Records:
★ ★ ★

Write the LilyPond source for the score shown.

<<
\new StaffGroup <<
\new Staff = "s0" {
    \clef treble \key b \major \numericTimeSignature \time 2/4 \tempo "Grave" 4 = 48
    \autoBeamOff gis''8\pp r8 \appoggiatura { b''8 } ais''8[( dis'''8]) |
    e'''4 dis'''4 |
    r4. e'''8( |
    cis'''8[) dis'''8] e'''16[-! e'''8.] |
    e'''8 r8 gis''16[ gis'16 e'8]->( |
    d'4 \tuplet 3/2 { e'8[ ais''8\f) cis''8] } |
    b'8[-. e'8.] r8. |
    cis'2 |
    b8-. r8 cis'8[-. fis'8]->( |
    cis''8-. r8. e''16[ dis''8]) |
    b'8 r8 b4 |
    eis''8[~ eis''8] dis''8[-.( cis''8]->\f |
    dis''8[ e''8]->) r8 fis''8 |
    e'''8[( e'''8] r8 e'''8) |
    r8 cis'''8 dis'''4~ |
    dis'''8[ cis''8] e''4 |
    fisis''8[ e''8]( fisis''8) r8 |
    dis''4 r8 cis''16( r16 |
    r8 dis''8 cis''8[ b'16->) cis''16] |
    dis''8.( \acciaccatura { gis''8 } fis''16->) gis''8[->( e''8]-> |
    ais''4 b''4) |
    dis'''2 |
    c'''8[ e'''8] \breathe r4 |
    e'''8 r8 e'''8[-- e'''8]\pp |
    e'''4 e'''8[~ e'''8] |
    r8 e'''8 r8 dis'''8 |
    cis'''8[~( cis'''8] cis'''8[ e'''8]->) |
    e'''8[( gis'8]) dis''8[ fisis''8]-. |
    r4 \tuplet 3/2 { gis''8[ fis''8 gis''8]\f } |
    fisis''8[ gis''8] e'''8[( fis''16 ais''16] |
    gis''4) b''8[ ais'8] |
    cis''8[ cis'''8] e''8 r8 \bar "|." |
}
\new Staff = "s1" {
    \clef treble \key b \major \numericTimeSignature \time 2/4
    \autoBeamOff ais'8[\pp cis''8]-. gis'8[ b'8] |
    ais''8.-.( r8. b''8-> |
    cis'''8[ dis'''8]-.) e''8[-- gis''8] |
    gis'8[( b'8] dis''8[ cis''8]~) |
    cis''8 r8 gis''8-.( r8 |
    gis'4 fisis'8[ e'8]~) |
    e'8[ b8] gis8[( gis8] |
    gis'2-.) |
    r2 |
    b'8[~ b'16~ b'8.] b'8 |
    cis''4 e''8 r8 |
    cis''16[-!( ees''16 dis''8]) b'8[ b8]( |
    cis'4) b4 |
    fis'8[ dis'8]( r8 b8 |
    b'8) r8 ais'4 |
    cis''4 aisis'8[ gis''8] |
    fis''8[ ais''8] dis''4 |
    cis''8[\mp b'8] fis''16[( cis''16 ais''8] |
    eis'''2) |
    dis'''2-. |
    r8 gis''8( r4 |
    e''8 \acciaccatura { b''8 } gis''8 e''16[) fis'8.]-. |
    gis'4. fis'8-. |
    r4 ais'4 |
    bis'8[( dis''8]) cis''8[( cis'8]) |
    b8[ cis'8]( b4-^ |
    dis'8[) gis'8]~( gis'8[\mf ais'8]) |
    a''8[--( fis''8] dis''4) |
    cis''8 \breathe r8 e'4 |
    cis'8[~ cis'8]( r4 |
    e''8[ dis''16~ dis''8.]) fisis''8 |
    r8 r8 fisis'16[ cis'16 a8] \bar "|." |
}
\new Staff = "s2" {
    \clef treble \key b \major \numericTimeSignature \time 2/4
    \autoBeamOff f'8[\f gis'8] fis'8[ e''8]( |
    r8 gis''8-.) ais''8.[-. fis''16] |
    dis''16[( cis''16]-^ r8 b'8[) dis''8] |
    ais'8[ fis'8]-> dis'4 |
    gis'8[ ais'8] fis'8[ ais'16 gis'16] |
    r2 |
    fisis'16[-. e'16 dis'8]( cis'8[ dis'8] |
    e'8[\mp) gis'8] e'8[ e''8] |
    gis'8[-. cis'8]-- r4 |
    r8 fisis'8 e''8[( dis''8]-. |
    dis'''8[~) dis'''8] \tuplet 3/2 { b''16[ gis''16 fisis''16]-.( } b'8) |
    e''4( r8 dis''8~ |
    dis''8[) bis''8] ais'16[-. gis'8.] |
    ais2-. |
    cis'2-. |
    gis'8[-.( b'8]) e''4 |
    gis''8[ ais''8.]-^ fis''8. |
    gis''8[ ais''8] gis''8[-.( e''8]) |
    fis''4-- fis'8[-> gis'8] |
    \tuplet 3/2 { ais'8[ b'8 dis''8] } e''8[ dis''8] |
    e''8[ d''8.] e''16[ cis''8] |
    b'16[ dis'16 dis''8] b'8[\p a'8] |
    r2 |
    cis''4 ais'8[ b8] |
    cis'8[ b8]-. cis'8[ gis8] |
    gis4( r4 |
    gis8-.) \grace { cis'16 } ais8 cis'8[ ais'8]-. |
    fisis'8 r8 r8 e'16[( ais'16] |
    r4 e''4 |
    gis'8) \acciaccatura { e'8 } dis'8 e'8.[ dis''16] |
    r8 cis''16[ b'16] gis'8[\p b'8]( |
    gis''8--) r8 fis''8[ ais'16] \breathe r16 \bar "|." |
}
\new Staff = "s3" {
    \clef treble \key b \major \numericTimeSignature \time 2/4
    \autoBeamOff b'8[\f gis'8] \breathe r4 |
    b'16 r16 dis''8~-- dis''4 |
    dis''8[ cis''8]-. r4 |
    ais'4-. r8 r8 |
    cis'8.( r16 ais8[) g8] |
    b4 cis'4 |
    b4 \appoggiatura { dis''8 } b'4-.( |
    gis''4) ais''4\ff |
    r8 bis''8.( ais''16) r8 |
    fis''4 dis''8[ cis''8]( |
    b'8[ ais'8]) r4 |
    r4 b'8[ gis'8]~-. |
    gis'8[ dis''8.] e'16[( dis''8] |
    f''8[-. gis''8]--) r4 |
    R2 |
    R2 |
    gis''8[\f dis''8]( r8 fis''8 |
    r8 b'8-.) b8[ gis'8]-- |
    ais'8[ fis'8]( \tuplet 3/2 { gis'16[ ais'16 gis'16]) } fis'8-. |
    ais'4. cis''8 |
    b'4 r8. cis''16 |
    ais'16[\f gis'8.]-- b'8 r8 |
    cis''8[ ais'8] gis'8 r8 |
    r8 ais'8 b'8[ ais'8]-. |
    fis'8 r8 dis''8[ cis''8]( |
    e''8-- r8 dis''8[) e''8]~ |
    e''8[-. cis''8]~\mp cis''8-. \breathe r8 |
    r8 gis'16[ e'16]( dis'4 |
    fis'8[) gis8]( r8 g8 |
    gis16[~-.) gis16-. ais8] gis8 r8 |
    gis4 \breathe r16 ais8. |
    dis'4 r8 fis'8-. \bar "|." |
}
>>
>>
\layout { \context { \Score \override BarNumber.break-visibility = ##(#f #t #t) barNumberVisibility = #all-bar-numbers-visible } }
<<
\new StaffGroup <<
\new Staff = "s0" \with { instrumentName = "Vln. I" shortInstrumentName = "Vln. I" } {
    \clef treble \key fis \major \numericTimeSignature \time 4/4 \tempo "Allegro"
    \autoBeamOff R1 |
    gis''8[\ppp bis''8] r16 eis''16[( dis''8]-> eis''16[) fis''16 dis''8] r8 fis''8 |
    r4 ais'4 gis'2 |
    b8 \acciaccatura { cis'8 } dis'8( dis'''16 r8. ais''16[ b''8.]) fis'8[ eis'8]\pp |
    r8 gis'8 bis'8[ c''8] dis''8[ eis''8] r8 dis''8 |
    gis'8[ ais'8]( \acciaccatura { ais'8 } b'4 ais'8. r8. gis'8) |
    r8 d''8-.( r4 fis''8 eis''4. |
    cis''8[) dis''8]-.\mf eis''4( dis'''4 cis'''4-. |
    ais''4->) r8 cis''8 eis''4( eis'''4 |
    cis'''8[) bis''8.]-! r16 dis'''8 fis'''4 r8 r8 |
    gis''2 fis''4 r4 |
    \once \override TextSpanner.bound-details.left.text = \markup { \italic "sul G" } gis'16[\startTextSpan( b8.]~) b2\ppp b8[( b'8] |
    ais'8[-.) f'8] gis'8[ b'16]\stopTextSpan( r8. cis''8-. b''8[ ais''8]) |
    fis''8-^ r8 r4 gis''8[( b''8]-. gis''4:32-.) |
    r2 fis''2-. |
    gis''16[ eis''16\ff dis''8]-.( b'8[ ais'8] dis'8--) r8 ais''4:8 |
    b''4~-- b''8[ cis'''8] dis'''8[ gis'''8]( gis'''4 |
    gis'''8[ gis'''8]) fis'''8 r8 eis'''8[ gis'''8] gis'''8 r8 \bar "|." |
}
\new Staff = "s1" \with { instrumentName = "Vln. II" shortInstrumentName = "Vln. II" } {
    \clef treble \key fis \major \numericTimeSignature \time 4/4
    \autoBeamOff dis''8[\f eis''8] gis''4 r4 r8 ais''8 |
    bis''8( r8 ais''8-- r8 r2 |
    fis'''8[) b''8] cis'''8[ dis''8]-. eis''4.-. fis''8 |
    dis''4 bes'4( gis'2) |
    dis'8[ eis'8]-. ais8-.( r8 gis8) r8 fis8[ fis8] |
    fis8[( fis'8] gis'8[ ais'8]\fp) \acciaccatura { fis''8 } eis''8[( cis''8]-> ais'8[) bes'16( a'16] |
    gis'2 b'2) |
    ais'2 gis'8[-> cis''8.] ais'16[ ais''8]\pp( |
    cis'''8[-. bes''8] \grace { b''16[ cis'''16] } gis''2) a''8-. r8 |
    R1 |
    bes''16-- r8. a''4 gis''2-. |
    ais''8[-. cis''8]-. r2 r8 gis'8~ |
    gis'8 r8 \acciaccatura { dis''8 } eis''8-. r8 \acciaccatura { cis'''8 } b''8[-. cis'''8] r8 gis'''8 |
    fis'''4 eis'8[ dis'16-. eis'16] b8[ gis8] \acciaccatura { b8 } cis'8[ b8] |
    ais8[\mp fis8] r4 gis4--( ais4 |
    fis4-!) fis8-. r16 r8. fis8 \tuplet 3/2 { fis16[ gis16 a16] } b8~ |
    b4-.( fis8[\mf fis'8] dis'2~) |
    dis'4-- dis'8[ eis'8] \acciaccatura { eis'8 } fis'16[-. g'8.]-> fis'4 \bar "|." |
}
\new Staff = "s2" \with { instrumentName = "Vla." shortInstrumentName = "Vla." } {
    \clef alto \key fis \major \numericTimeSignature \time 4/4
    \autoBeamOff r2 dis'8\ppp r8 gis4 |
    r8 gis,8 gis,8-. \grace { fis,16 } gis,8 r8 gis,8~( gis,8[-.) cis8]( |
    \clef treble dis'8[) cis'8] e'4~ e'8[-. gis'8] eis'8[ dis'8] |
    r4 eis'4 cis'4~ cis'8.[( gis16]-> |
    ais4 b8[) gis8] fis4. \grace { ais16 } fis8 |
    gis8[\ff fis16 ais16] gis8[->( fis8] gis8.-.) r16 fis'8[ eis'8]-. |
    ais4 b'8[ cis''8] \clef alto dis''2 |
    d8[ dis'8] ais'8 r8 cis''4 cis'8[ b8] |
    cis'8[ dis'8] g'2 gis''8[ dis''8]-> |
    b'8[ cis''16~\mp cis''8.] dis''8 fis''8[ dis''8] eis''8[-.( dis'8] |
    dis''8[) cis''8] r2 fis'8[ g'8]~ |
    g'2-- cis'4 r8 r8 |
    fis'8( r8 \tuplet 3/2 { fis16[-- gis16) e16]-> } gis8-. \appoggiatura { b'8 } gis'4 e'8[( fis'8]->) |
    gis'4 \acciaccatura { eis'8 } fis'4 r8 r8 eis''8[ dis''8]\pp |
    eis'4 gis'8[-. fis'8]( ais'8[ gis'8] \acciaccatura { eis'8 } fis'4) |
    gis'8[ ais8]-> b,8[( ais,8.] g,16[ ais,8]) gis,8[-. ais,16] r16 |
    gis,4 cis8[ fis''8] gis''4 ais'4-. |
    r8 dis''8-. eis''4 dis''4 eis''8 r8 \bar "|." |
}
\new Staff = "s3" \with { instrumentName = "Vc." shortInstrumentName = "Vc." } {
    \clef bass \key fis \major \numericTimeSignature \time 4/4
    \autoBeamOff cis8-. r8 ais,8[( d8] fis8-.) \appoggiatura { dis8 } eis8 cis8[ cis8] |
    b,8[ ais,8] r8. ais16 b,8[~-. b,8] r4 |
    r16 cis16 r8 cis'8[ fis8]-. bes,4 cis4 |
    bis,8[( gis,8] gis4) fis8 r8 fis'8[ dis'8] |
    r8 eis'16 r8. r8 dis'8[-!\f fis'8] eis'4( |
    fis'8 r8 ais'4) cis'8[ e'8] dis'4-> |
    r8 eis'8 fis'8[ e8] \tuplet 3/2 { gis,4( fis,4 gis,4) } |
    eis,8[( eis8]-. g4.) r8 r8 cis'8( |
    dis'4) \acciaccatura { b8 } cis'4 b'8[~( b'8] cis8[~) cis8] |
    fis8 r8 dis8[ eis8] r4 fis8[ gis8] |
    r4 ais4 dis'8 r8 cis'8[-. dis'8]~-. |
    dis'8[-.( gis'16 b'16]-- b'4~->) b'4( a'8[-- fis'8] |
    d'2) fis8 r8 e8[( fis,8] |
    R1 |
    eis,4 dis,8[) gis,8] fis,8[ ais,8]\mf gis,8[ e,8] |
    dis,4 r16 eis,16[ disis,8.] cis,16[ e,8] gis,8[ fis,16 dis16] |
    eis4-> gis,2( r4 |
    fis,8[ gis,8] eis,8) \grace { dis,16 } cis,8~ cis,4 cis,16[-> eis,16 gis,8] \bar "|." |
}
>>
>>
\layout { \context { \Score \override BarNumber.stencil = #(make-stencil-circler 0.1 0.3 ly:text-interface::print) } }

★ ★ ★

**WHAT YOU NEED TO DO**: Gather every line of the records above that contains the string "shortInstrumentName", and copy each one in full.

**THE COMPLETED TASK**:
\new Staff = "s0" \with { instrumentName = "Vln. I" shortInstrumentName = "Vln. I" } {
\new Staff = "s1" \with { instrumentName = "Vln. II" shortInstrumentName = "Vln. II" } {
\new Staff = "s2" \with { instrumentName = "Vla." shortInstrumentName = "Vla." } {
\new Staff = "s3" \with { instrumentName = "Vc." shortInstrumentName = "Vc." } {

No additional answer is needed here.